Scene edit records:
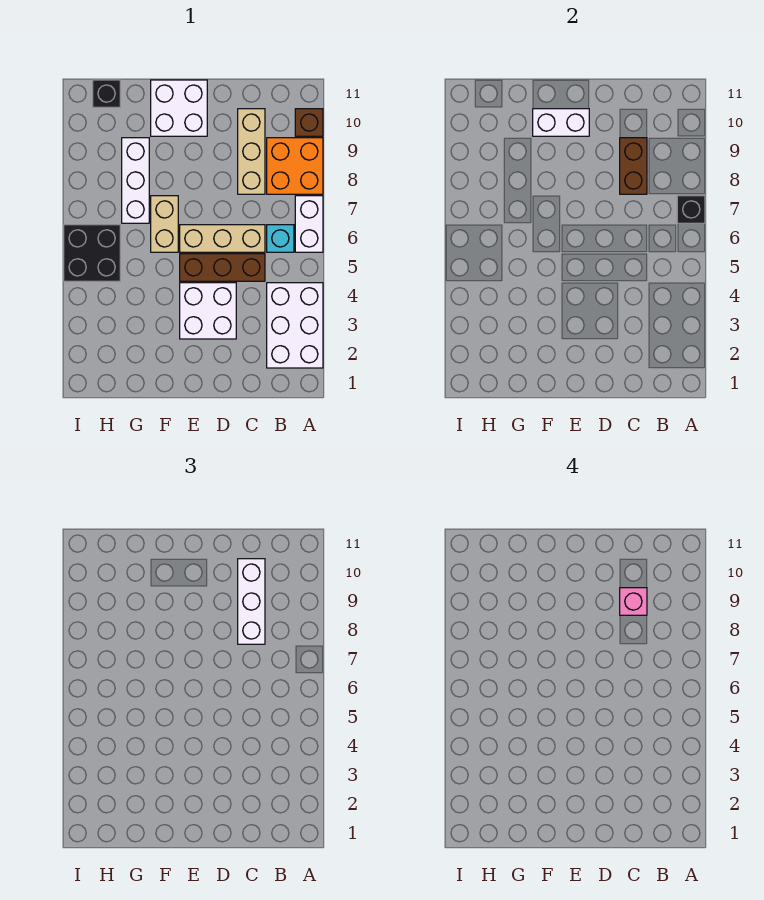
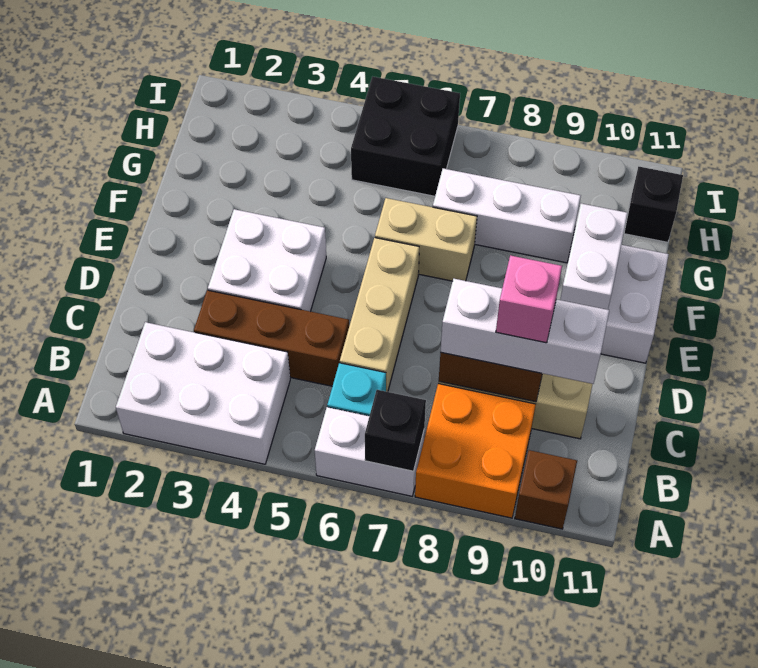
brown brick C5:E5 level 1 -> brown brick C3:C5 level 1

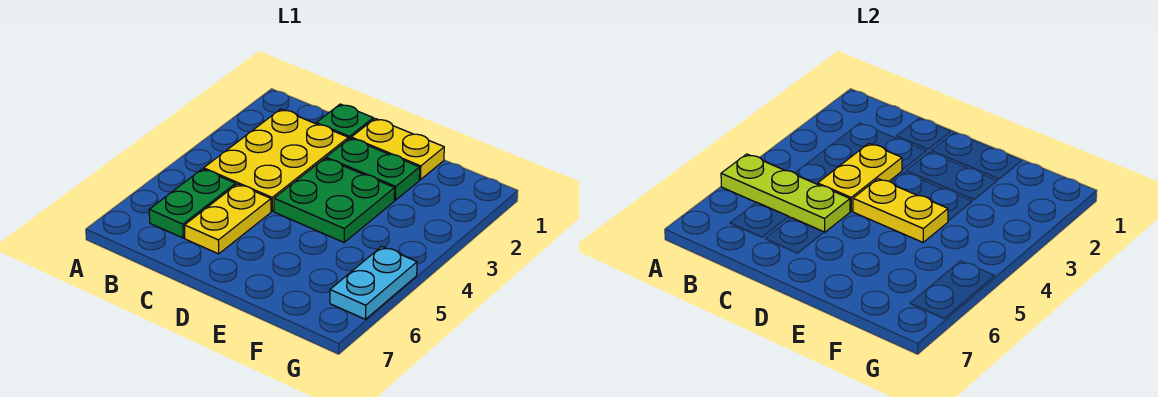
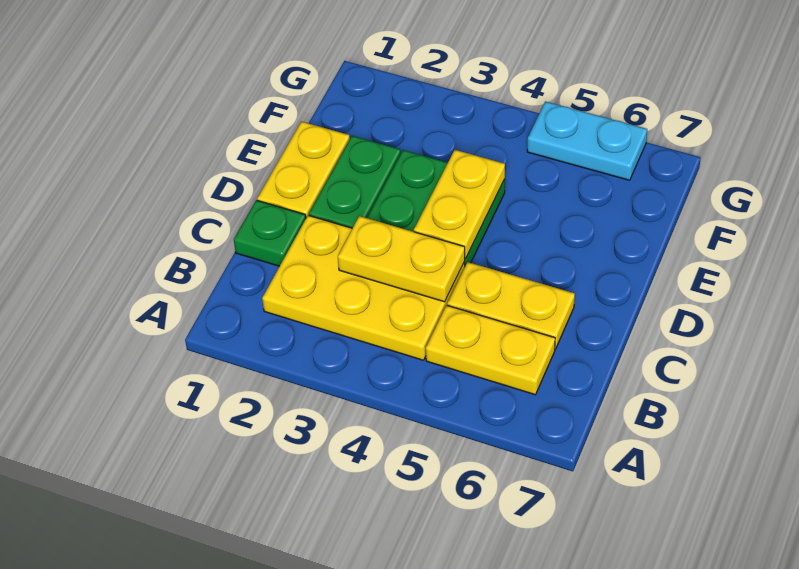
lime plate A5:C5 level 2 -> none
green plate B5:B6 level 1 -> yellow plate B5:B6 level 1

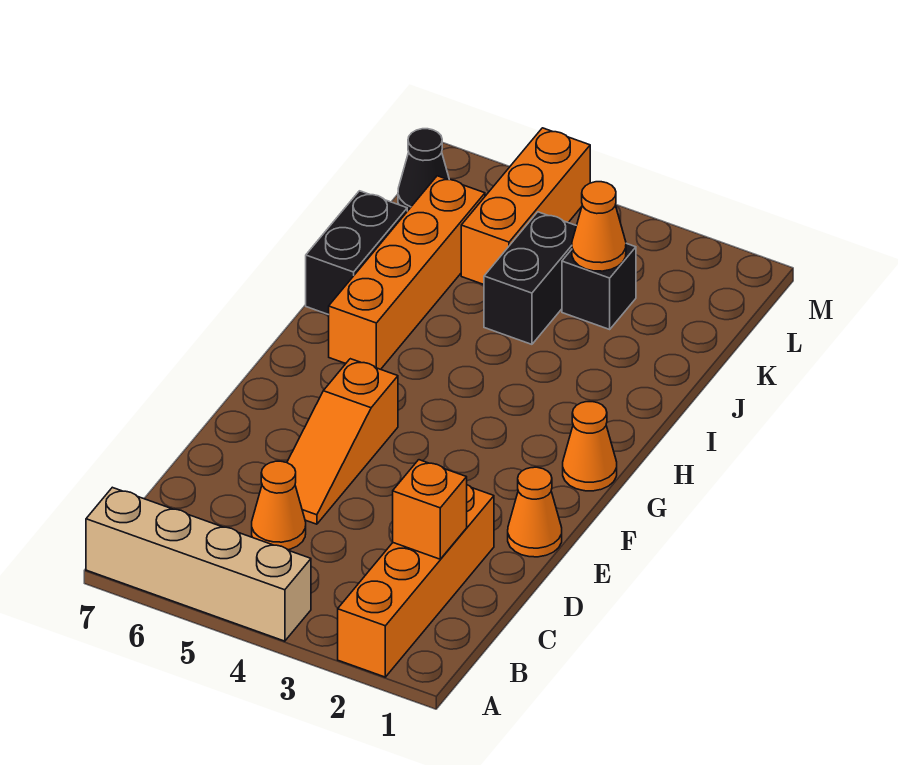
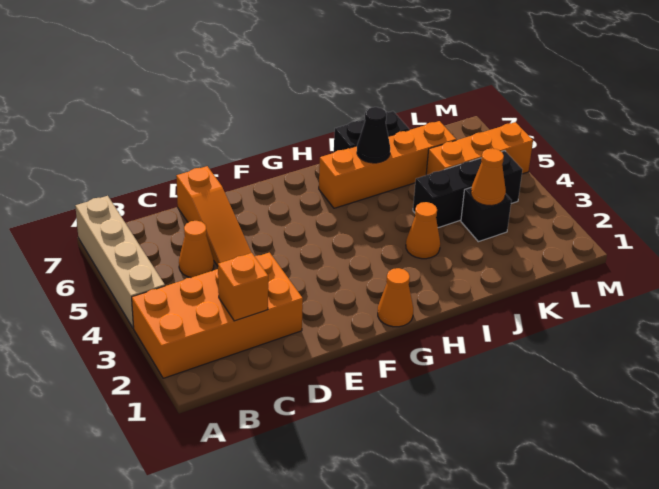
orange brick A2:D2 level 1 -> orange brick A2:D3 level 1
orange slope D5:F5 level 1 top F -> orange slope D5:D7 level 1 top 7
orange cone E1 level 1 -> orange cone I3 level 1
black brick J4:K4 level 1 -> black brick J4:L4 level 1
black cone L7 level 1 -> black cone I6 level 2

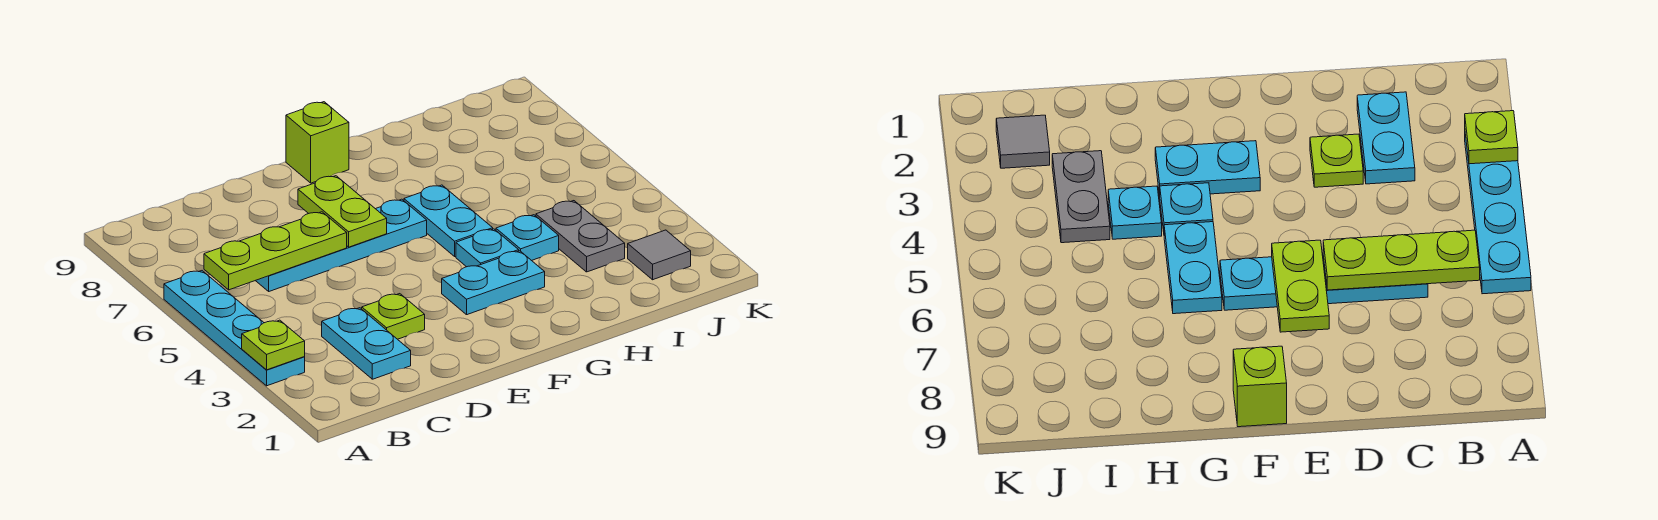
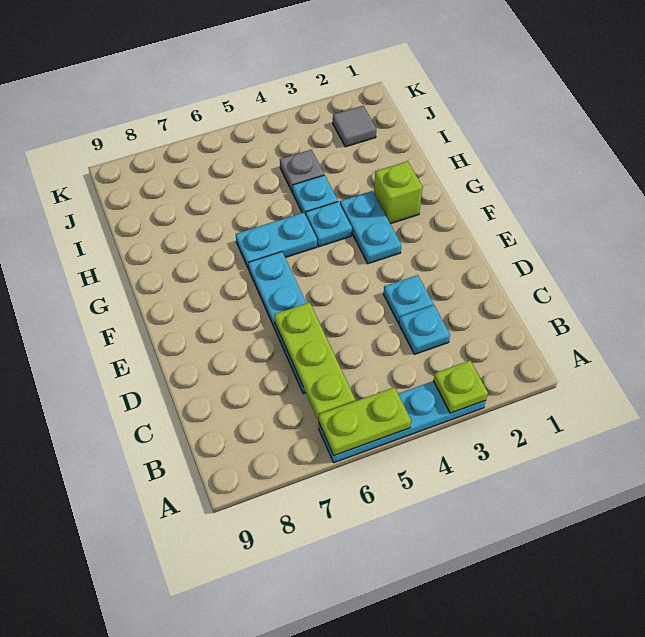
cyan plate C2:C3 level 1 -> cyan plate C3 level 1
lime plate D3 level 1 -> cyan plate D3 level 1
lime plate E6:E7 level 2 -> lime plate A5:A6 level 2
lime brick F9 level 1 -> lime brick G2 level 1
grey plate I3:I4 level 1 -> grey plate I4 level 1

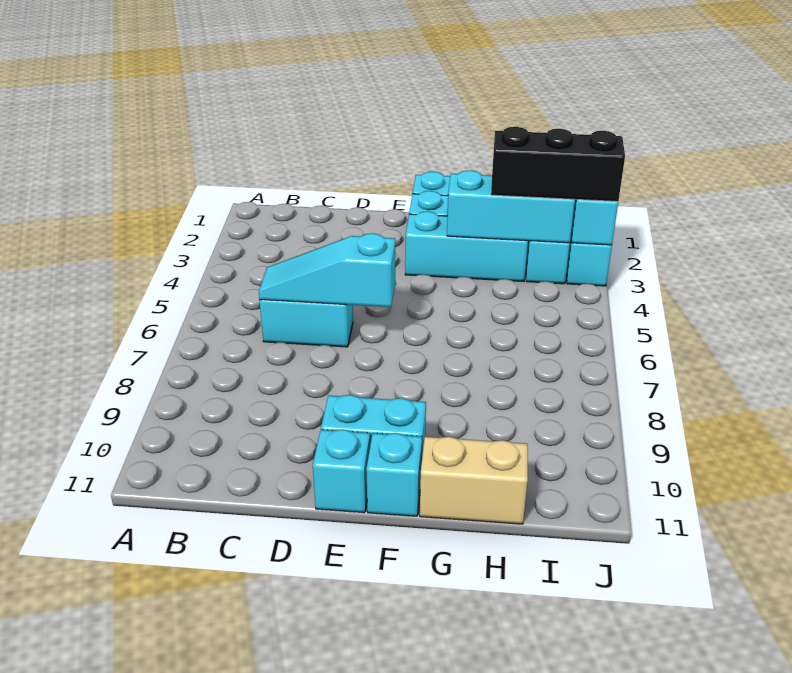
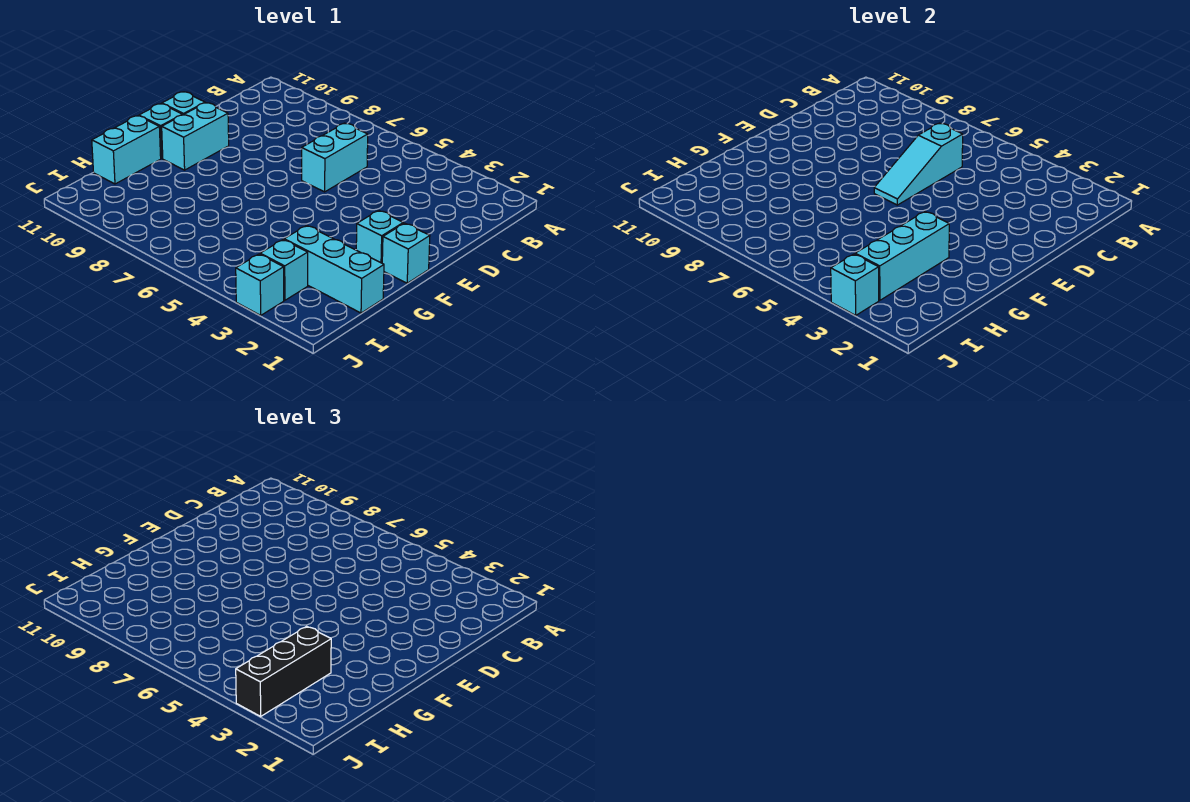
cyan slope C6:E6 level 2 top E -> cyan slope C6:E6 level 2 top C
cyan brick F3:H3 level 1 -> cyan brick H1:H3 level 1
tan brick G11:H11 level 1 -> cyan brick G11:H11 level 1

## Directions
Pictures do not go in the copy; print every entry exactly as it stands.

## Response to the task
brown brick C5:E5 level 1 -> brown brick C3:C5 level 1

lime plate A5:C5 level 2 -> none
green plate B5:B6 level 1 -> yellow plate B5:B6 level 1

orange brick A2:D2 level 1 -> orange brick A2:D3 level 1
orange slope D5:F5 level 1 top F -> orange slope D5:D7 level 1 top 7
orange cone E1 level 1 -> orange cone I3 level 1
black brick J4:K4 level 1 -> black brick J4:L4 level 1
black cone L7 level 1 -> black cone I6 level 2

cyan plate C2:C3 level 1 -> cyan plate C3 level 1
lime plate D3 level 1 -> cyan plate D3 level 1
lime plate E6:E7 level 2 -> lime plate A5:A6 level 2
lime brick F9 level 1 -> lime brick G2 level 1
grey plate I3:I4 level 1 -> grey plate I4 level 1

cyan slope C6:E6 level 2 top E -> cyan slope C6:E6 level 2 top C
cyan brick F3:H3 level 1 -> cyan brick H1:H3 level 1
tan brick G11:H11 level 1 -> cyan brick G11:H11 level 1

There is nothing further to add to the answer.